======== Available data ========

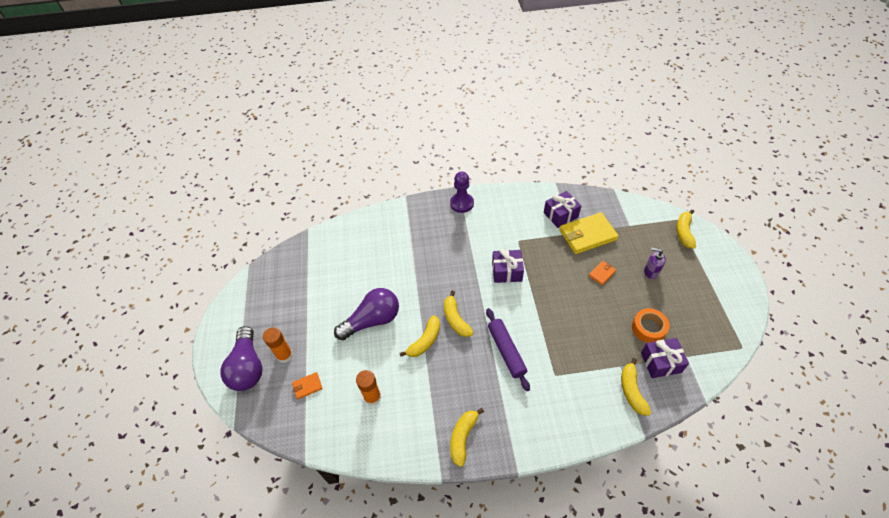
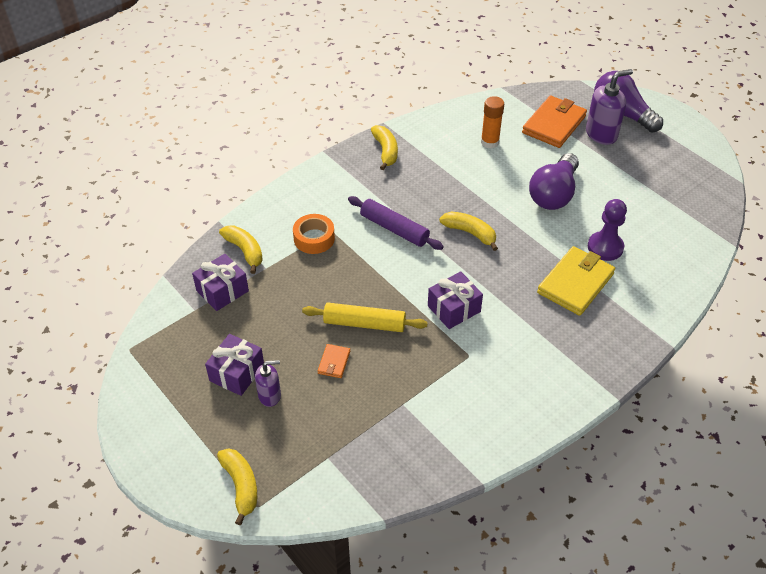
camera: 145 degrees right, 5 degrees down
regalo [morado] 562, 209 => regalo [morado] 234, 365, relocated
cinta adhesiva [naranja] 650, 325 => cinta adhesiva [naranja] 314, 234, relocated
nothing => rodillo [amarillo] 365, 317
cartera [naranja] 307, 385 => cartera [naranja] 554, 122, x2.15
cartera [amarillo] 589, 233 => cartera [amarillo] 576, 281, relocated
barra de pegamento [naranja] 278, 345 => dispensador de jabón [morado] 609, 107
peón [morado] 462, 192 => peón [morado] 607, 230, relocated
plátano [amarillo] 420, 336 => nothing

========

## Problem requirements:
Exactly as they appear above, write out all the entries, without pictures.

## Solution:
camera: 145 degrees right, 5 degrees down
regalo [morado] 562, 209 => regalo [morado] 234, 365, relocated
cinta adhesiva [naranja] 650, 325 => cinta adhesiva [naranja] 314, 234, relocated
nothing => rodillo [amarillo] 365, 317
cartera [naranja] 307, 385 => cartera [naranja] 554, 122, x2.15
cartera [amarillo] 589, 233 => cartera [amarillo] 576, 281, relocated
barra de pegamento [naranja] 278, 345 => dispensador de jabón [morado] 609, 107
peón [morado] 462, 192 => peón [morado] 607, 230, relocated
plátano [amarillo] 420, 336 => nothing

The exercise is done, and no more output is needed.